DIRECTIONS FOR THIS TASK –
When you return the data, keep every line exactly as it is and leave out the pictures.
BEGIN
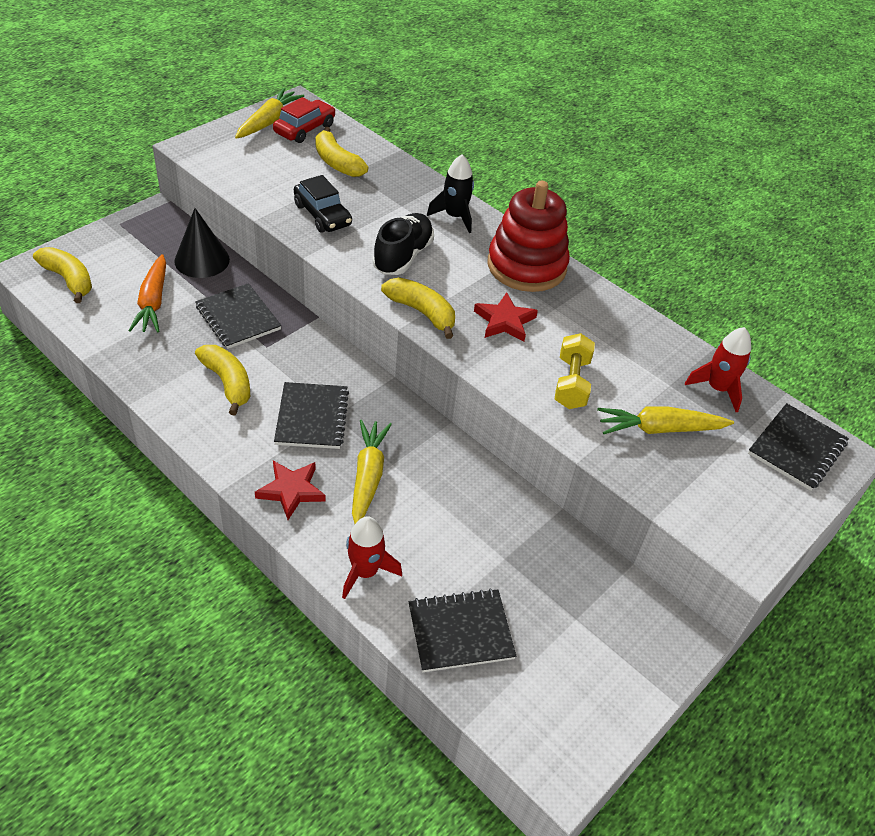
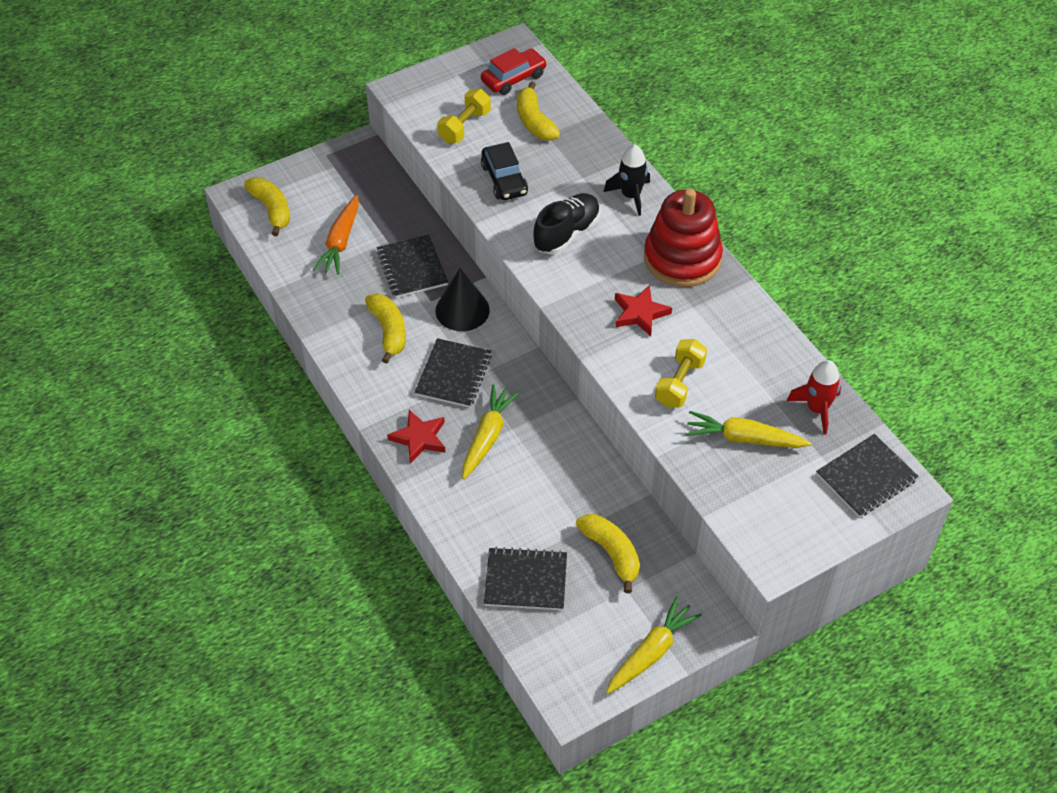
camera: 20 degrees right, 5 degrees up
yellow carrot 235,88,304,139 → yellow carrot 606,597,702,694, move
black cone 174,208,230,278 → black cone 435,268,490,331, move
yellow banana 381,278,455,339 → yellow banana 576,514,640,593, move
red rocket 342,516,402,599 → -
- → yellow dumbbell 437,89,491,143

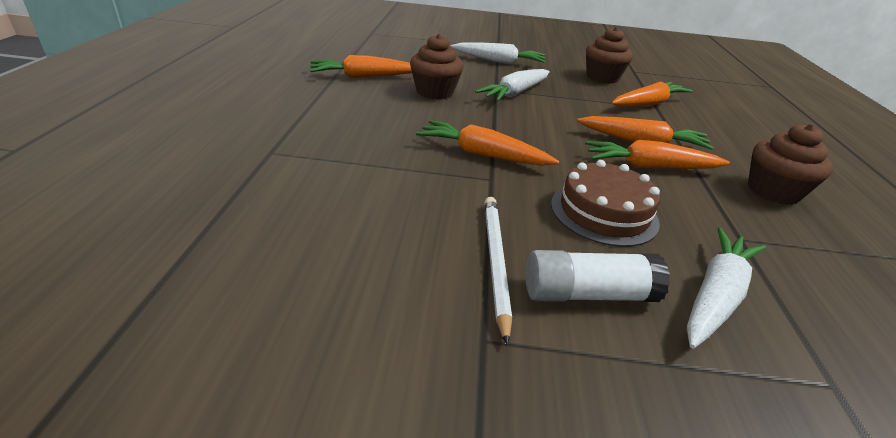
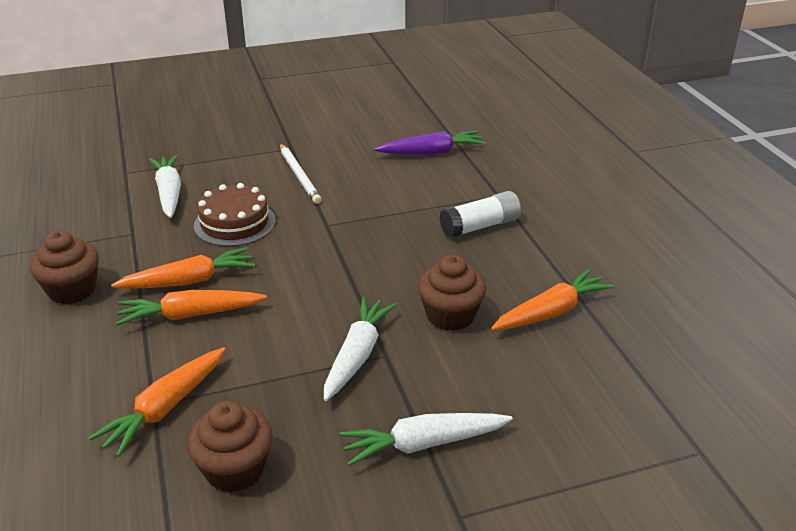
camera: 160 degrees right, 0 degrees up
orange carrot 416,120,559,166 → -
white carrot 687,228,766,349 → white carrot 149,155,181,218, 150 degrees clockwise
white glue stick 526,250,670,302 → white glue stick 440,191,521,238, move
- → purple carrot 374,131,486,155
END
THE COMPLETED TASK –
camera: 20 degrees right, 5 degrees up
yellow carrot 235,88,304,139 → yellow carrot 606,597,702,694, move
black cone 174,208,230,278 → black cone 435,268,490,331, move
yellow banana 381,278,455,339 → yellow banana 576,514,640,593, move
red rocket 342,516,402,599 → -
- → yellow dumbbell 437,89,491,143

camera: 160 degrees right, 0 degrees up
orange carrot 416,120,559,166 → -
white carrot 687,228,766,349 → white carrot 149,155,181,218, 150 degrees clockwise
white glue stick 526,250,670,302 → white glue stick 440,191,521,238, move
- → purple carrot 374,131,486,155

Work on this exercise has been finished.